__Your goal__. Write out these records again word for word, with the pictures left out.

=-=-=-=-=

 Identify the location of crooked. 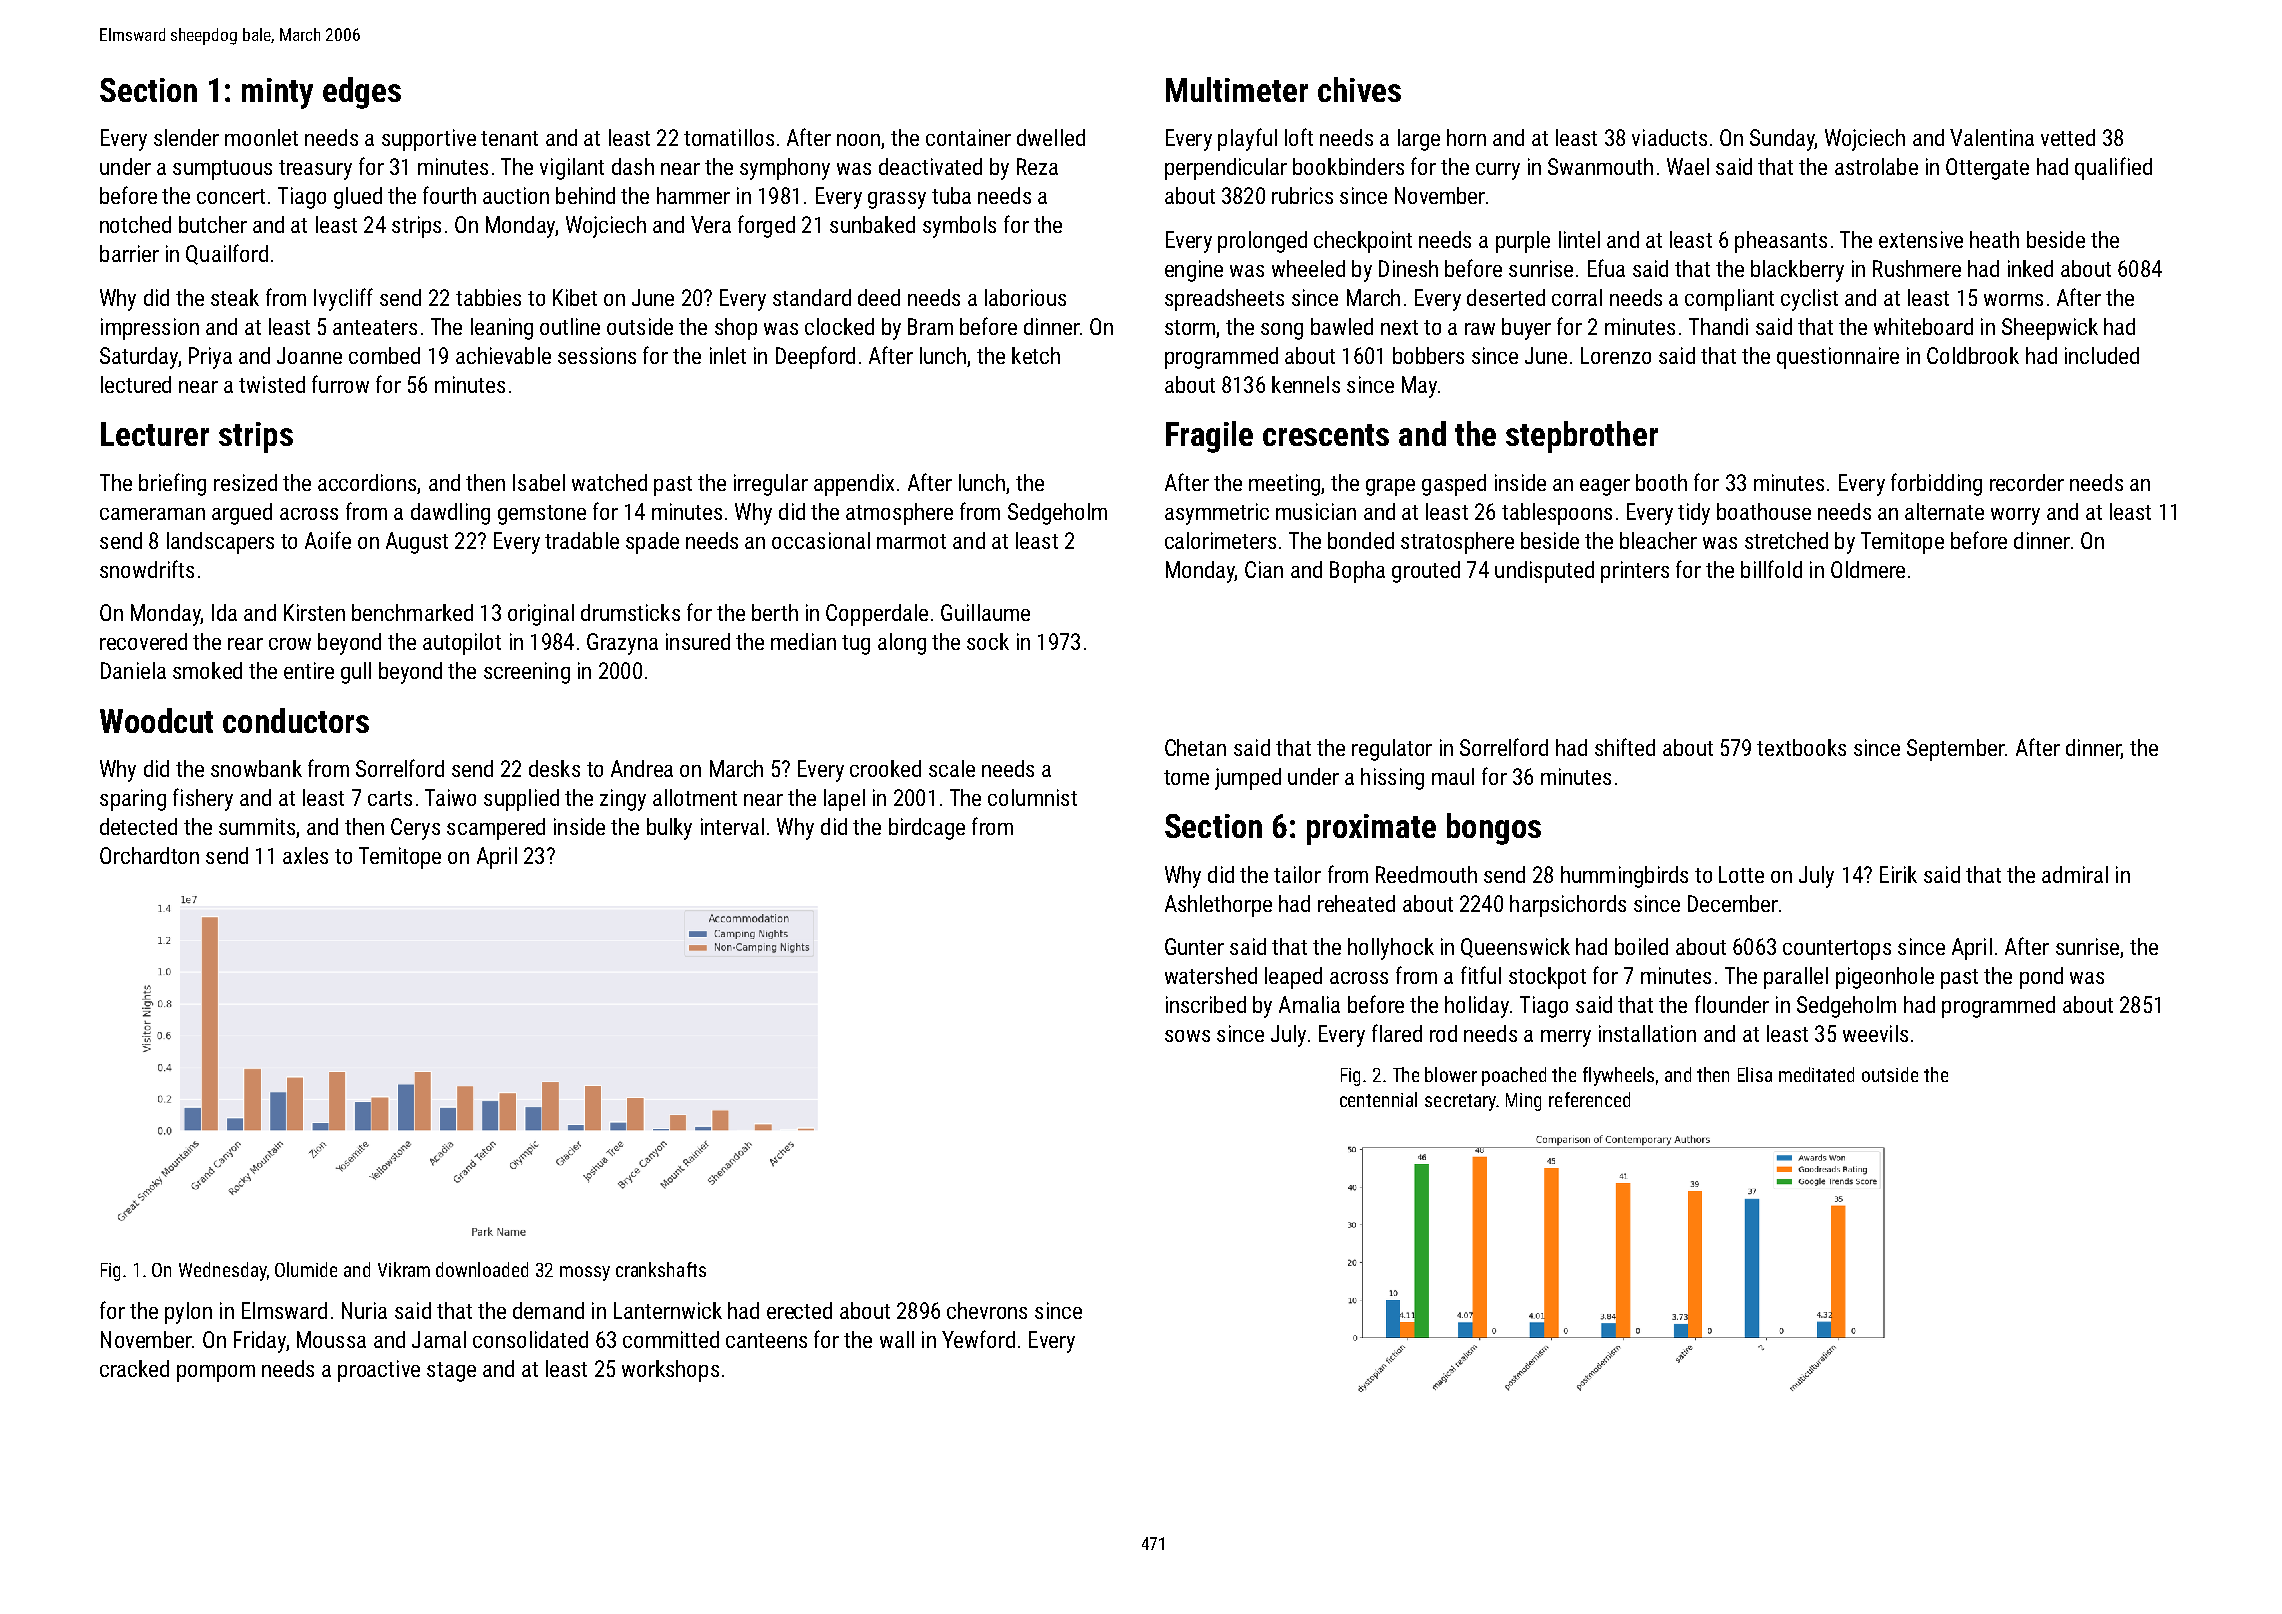
(885, 768).
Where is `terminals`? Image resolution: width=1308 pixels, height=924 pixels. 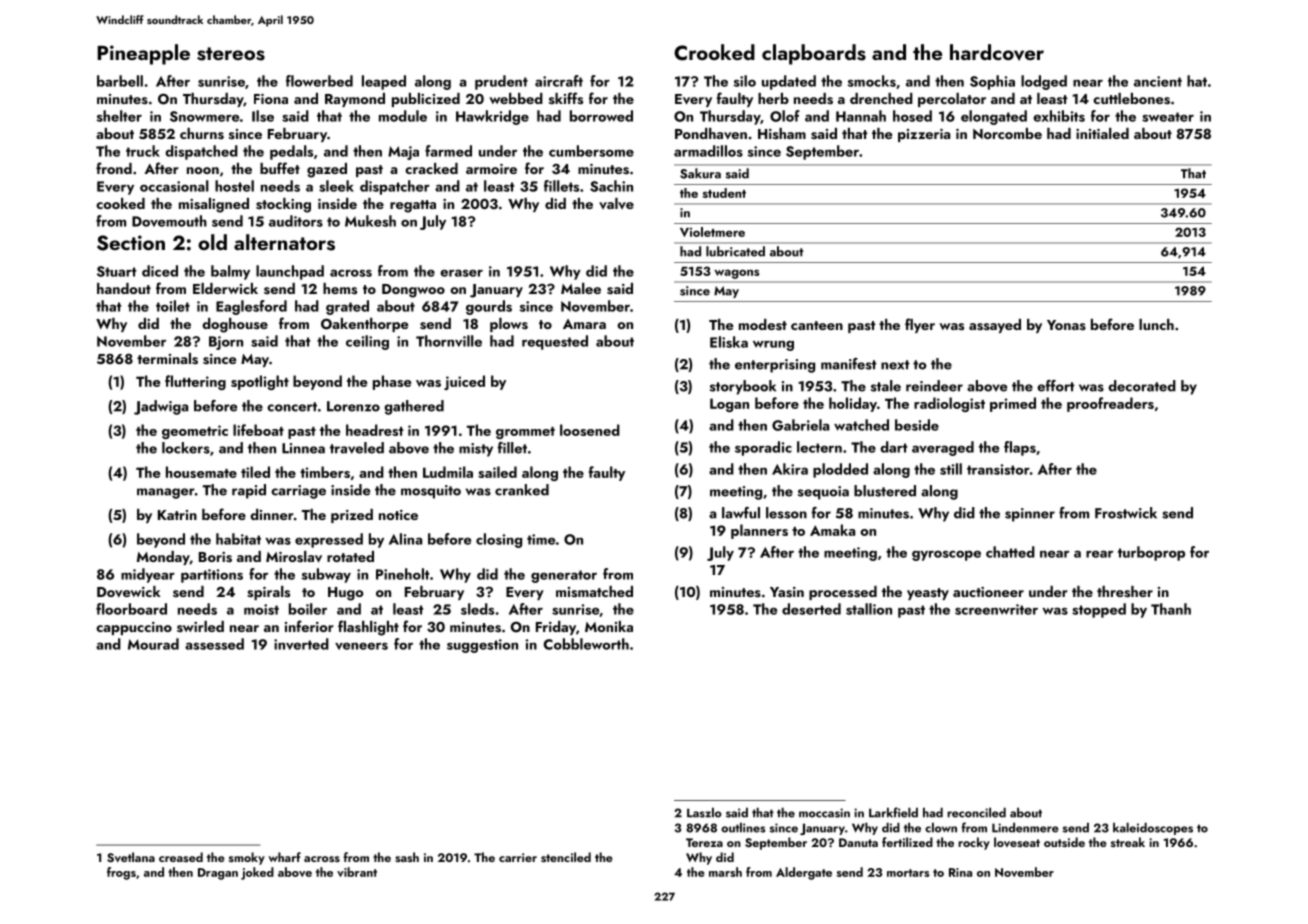
terminals is located at coordinates (167, 359).
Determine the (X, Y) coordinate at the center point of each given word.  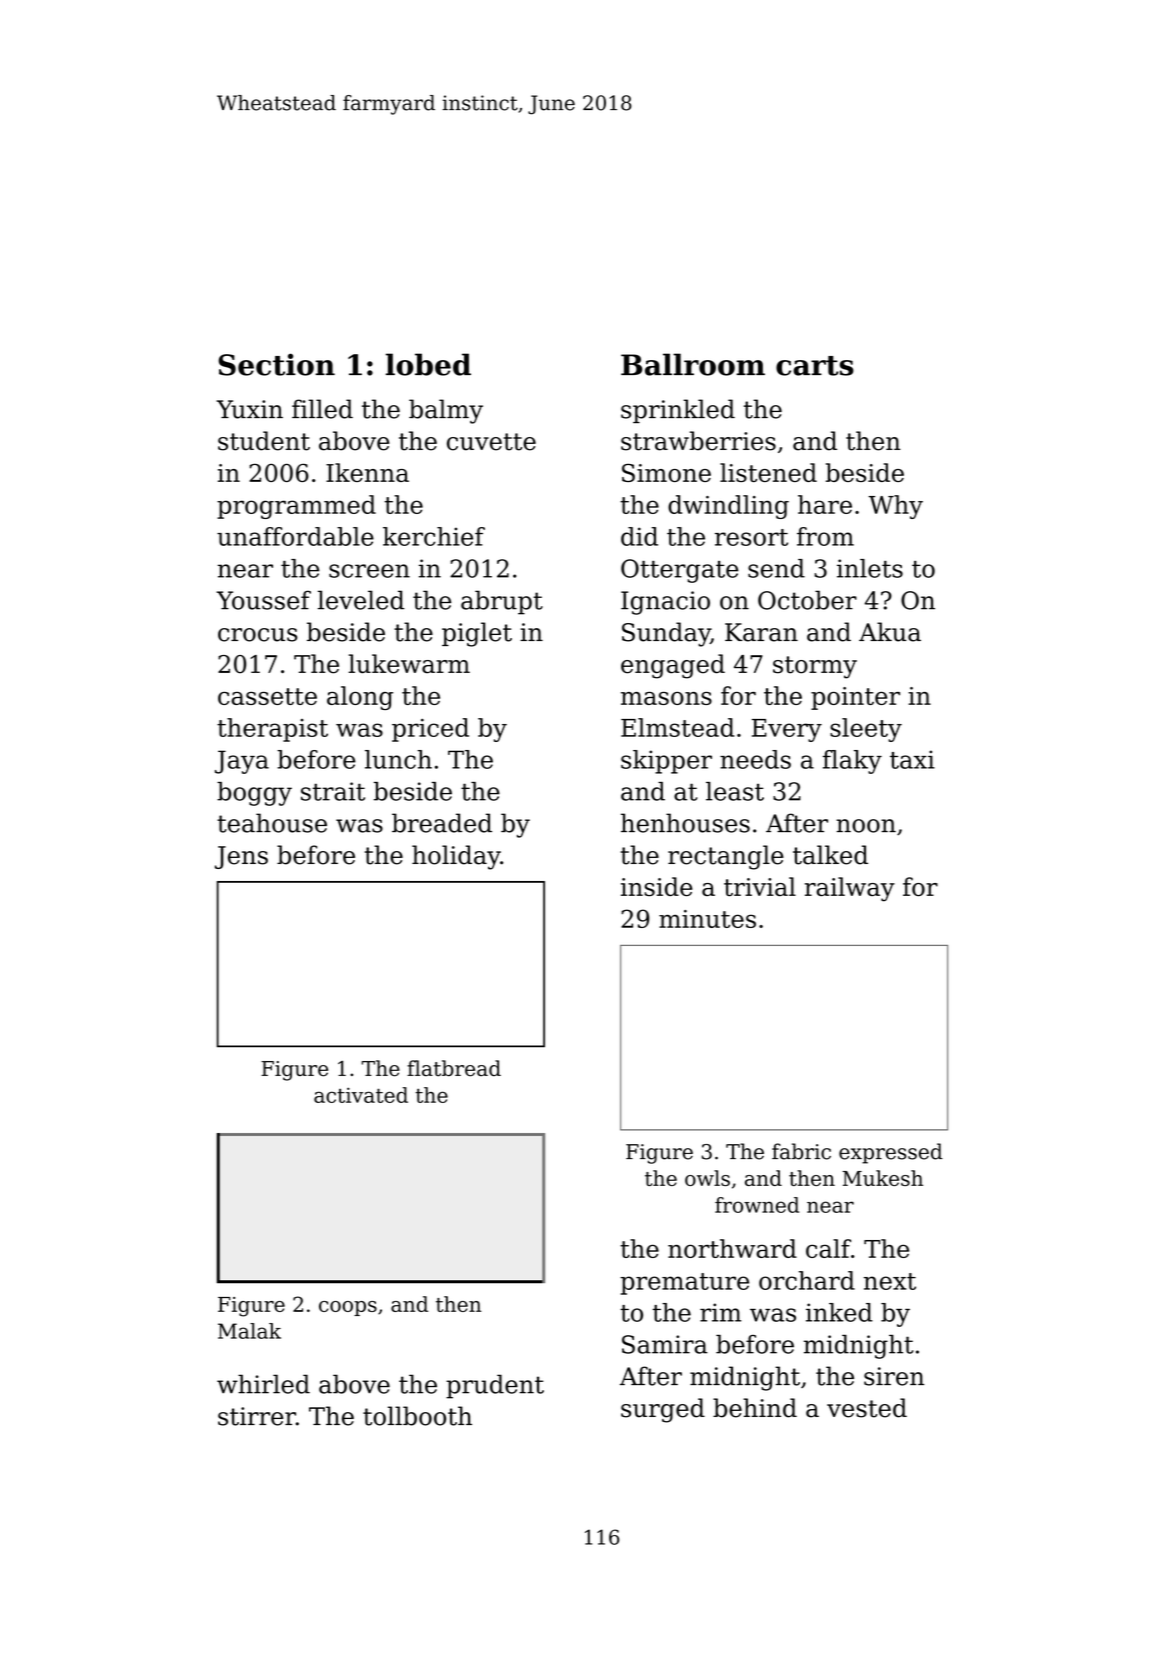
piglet (477, 634)
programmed (296, 507)
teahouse (272, 823)
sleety (866, 730)
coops (348, 1308)
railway (850, 889)
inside (656, 886)
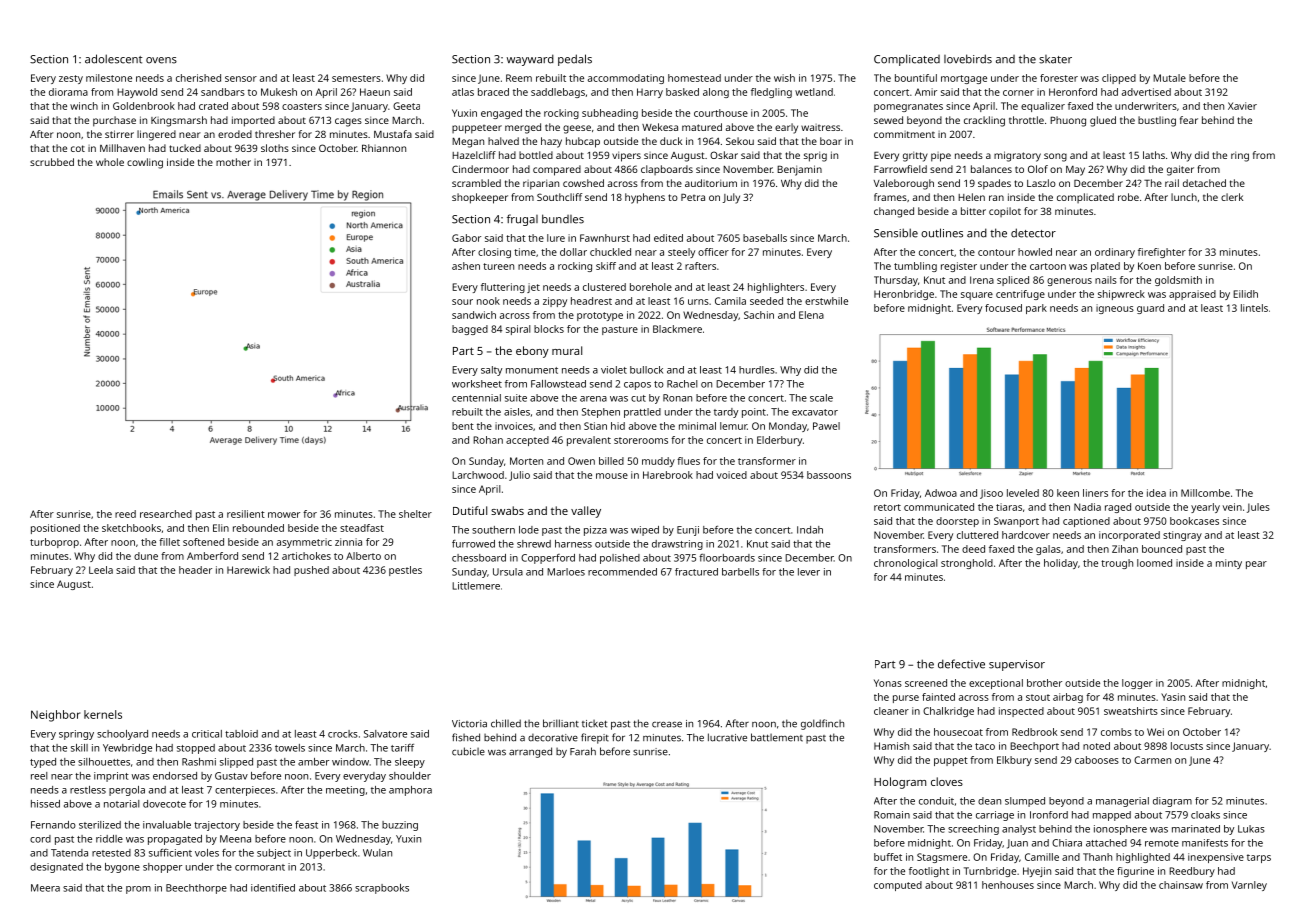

=-=-=-=-=

__Answer to this exercise__.
 Identify the location of crooked. 
(885, 768).
Where is `terminals`? Image resolution: width=1308 pixels, height=924 pixels. 
terminals is located at coordinates (167, 359).
Determine the (X, Y) coordinate at the center point of each given word.  
piglet (477, 634)
programmed (296, 507)
teahouse (272, 823)
sleety (866, 730)
coops (348, 1308)
railway (850, 889)
inside (656, 886)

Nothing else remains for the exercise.